▶ To-do item:
Find the line containing "plant: (58, 127) -> (196, 102), moved" in the entries below. Reproduce that line and each one after it to the end, exactly, with no other lines.

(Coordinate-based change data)
= = = = =
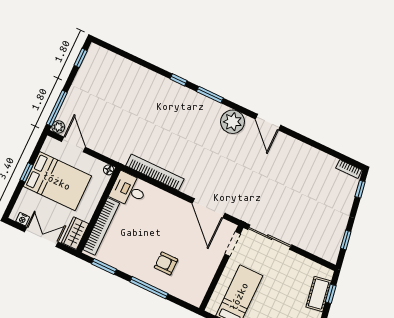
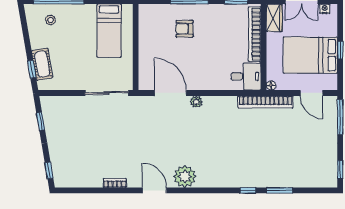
window: (210, 95) -> (280, 190), moved
plant: (58, 127) -> (196, 102), moved
bookcase: (349, 169) -> (115, 183), moved
bookcase: (155, 172) -> (266, 102), moved
doorway: (233, 244) -> (136, 72), removed
armchair: (166, 263) -> (184, 29), turned 180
= = = = =
▶ Response:
plant: (58, 127) -> (196, 102), moved
bookcase: (349, 169) -> (115, 183), moved
bookcase: (155, 172) -> (266, 102), moved
doorway: (233, 244) -> (136, 72), removed
armchair: (166, 263) -> (184, 29), turned 180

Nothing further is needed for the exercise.